__What is needed__
Transcribe exactly, and without pictures, the lines from the one that contains "crimson toy apple 198" through the last line of the material.

__Material for this task__
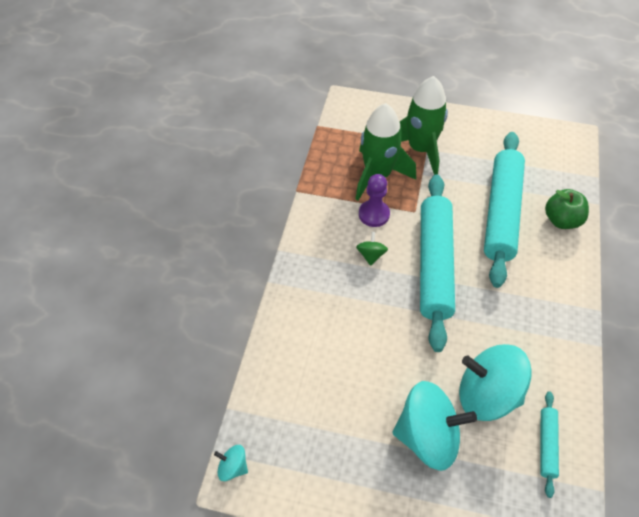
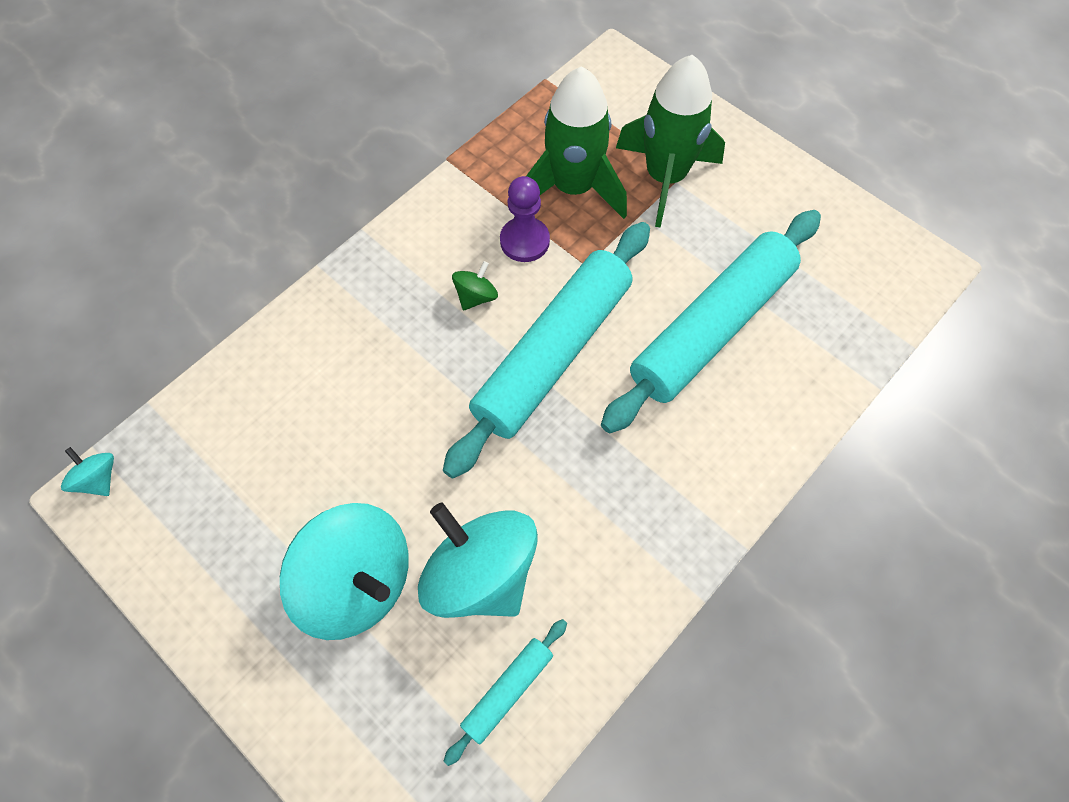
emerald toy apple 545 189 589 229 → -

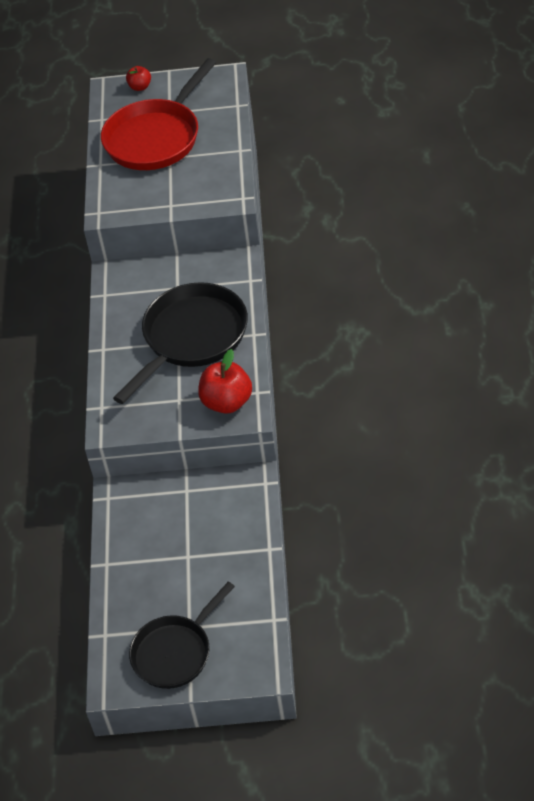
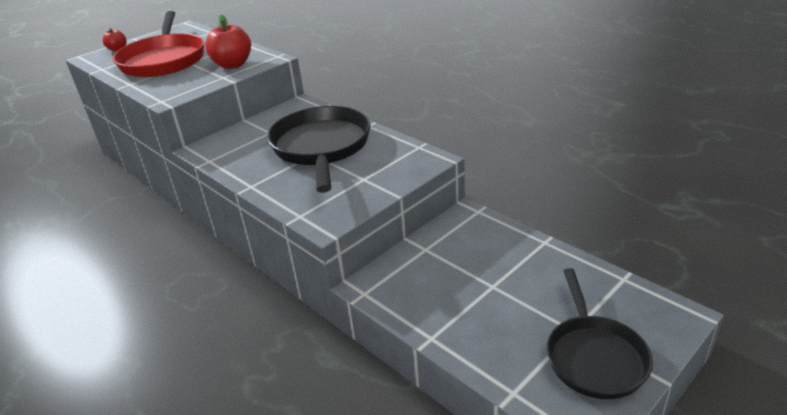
crimson toy apple 198 349 252 414 → crimson toy apple 205 15 251 69, move

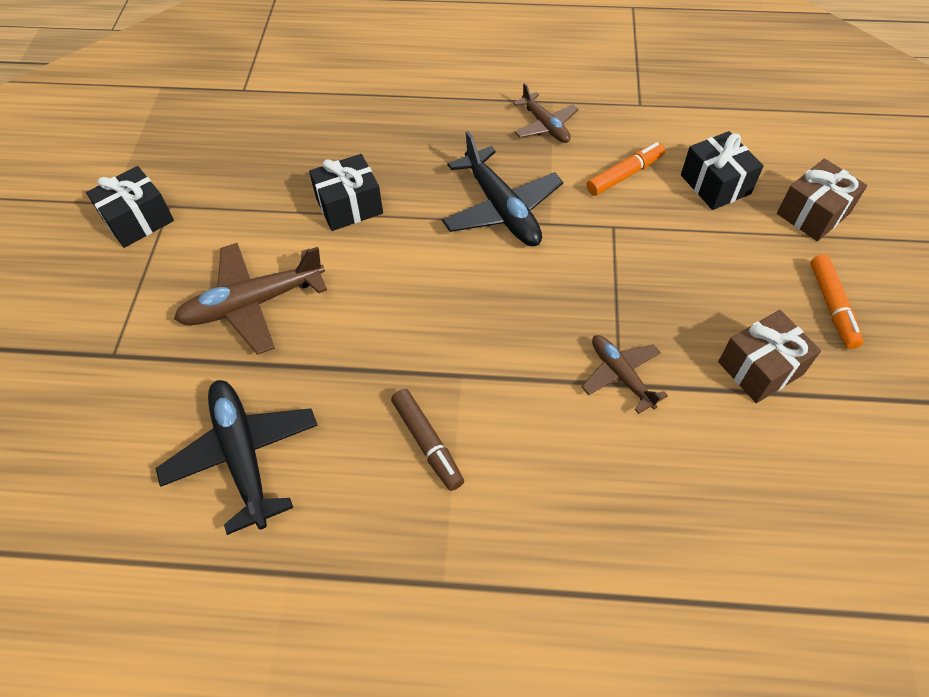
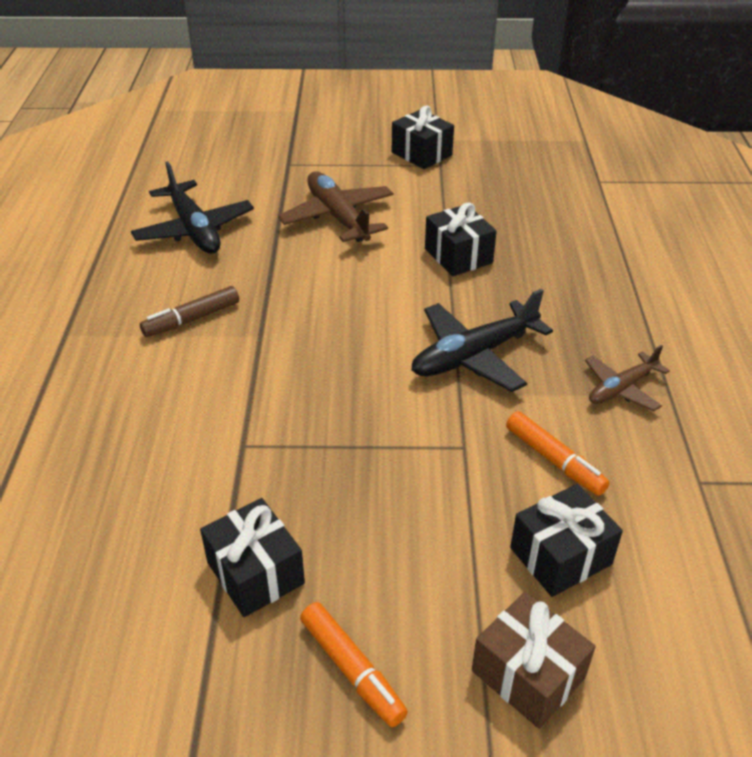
dark brown toy plane 582 335 668 414 → -
dark brown gift 718 310 821 403 → ebony gift 200 498 305 617
ebony toy plane 156 380 318 535 → ebony toy plane 131 161 254 254, 90 degrees clockwise
bright orange marker 810 254 863 349 → bright orange marker 300 602 408 727, 120 degrees counterclockwise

__Answer space__
crimson toy apple 198 349 252 414 → crimson toy apple 205 15 251 69, move

dark brown toy plane 582 335 668 414 → -
dark brown gift 718 310 821 403 → ebony gift 200 498 305 617
ebony toy plane 156 380 318 535 → ebony toy plane 131 161 254 254, 90 degrees clockwise
bright orange marker 810 254 863 349 → bright orange marker 300 602 408 727, 120 degrees counterclockwise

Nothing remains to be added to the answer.